Records START

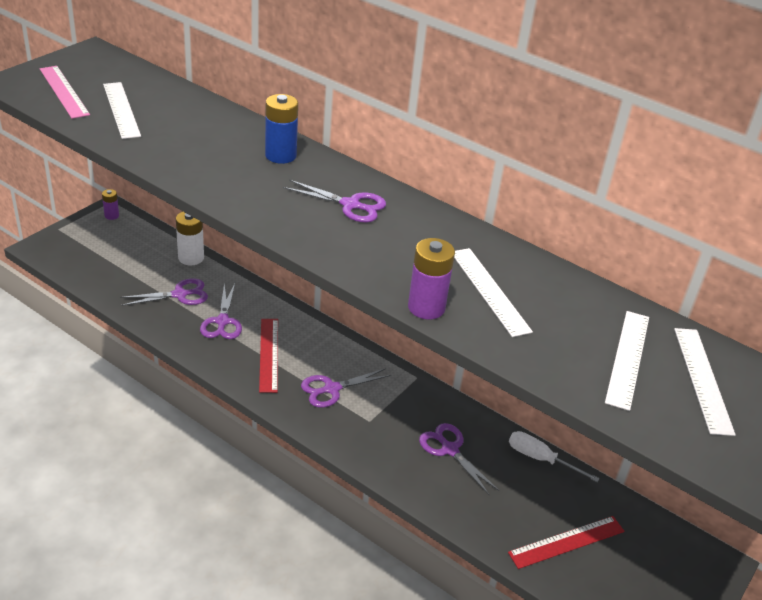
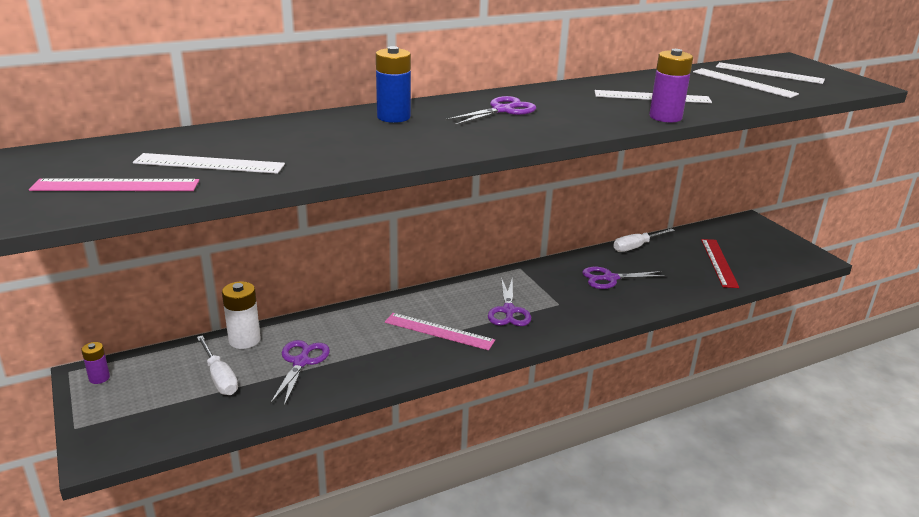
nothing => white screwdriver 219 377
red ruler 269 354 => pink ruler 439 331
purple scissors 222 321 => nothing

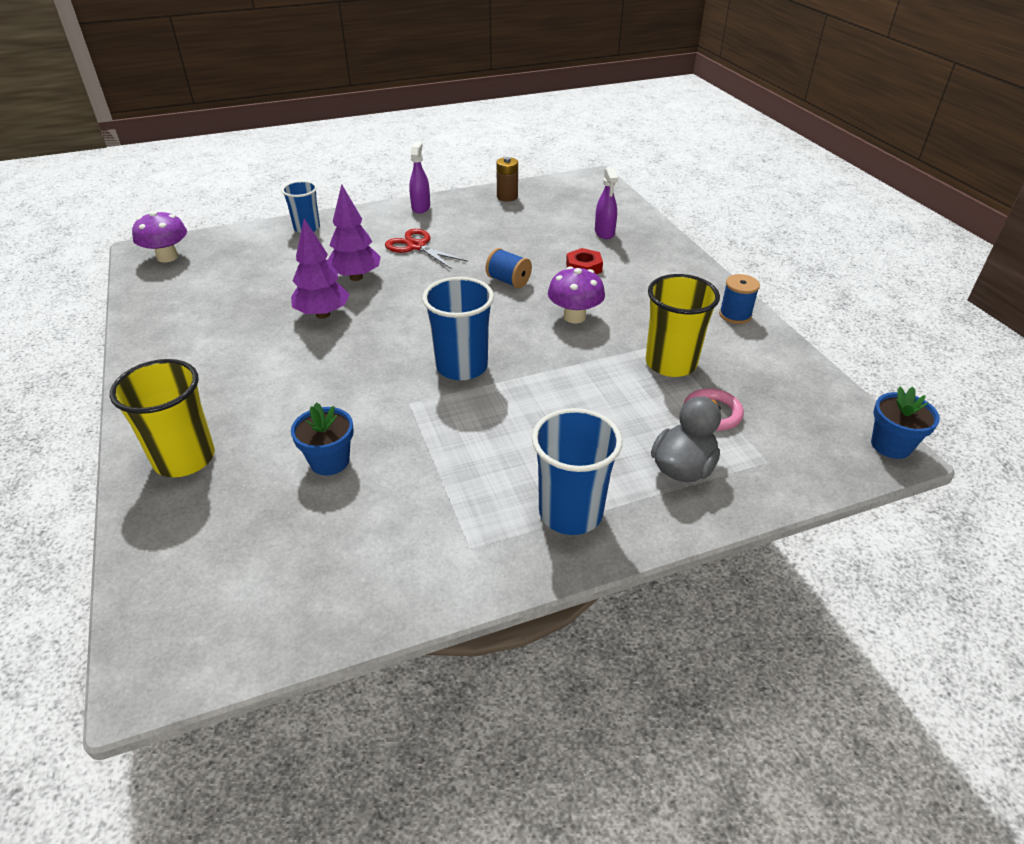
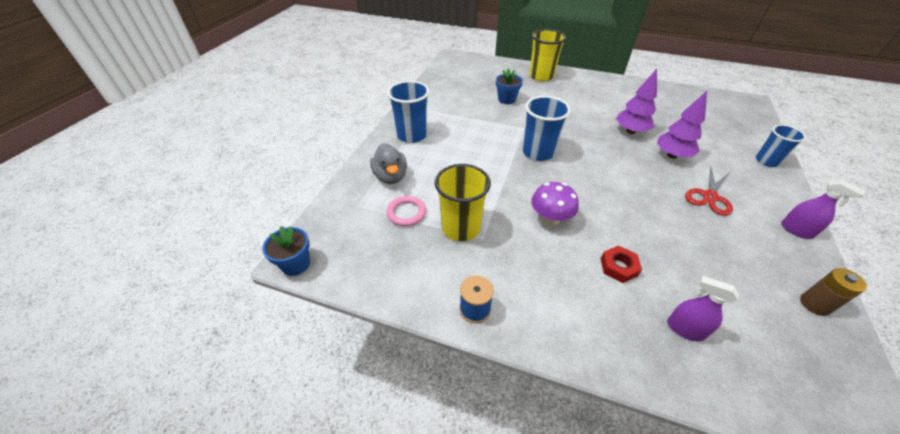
red scissors 416 246 => red scissors 709 196, 135 degrees clockwise
purple mushroom 167 257 => nothing
blue spool 508 281 => nothing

Records END

**Work instruction**
Scan the records above for the word "scissors". Copy each line that has it.

**Completed task**
purple scissors 222 321 => nothing
red scissors 416 246 => red scissors 709 196, 135 degrees clockwise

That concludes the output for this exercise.